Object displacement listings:
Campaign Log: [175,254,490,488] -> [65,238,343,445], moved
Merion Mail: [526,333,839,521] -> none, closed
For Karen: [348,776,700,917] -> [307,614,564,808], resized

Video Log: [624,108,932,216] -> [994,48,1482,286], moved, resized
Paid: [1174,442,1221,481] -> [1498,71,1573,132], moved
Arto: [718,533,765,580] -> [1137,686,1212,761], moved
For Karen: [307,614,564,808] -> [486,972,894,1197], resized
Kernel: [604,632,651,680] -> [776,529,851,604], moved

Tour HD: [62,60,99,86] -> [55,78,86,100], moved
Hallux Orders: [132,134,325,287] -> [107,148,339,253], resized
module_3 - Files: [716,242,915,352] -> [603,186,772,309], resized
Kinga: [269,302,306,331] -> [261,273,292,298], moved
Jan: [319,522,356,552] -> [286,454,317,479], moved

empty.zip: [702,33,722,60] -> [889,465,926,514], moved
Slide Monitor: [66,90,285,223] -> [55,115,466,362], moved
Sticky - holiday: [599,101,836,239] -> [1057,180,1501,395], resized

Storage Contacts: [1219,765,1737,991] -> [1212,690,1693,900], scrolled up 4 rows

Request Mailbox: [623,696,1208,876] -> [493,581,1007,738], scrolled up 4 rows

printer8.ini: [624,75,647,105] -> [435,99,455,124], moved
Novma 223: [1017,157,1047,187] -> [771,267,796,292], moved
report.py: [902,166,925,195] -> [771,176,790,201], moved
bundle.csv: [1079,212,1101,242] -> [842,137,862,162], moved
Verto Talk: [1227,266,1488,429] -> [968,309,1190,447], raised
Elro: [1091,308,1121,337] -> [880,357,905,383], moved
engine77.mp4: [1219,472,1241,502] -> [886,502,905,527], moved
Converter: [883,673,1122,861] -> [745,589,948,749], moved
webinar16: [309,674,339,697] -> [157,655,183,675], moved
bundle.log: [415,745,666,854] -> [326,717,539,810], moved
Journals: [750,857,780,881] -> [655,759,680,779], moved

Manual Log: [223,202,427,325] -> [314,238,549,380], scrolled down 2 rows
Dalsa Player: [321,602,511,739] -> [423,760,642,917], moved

• **Problem description**:
Only one stretch of the records above is wanted: the lines between the one holding "Video Log: [624,108,932,216]" and the one holding "Hallux Orders: [132,134,325,287]", inclusive, reproduced exactly.

• **Exercise response**:
Video Log: [624,108,932,216] -> [994,48,1482,286], moved, resized
Paid: [1174,442,1221,481] -> [1498,71,1573,132], moved
Arto: [718,533,765,580] -> [1137,686,1212,761], moved
For Karen: [307,614,564,808] -> [486,972,894,1197], resized
Kernel: [604,632,651,680] -> [776,529,851,604], moved

Tour HD: [62,60,99,86] -> [55,78,86,100], moved
Hallux Orders: [132,134,325,287] -> [107,148,339,253], resized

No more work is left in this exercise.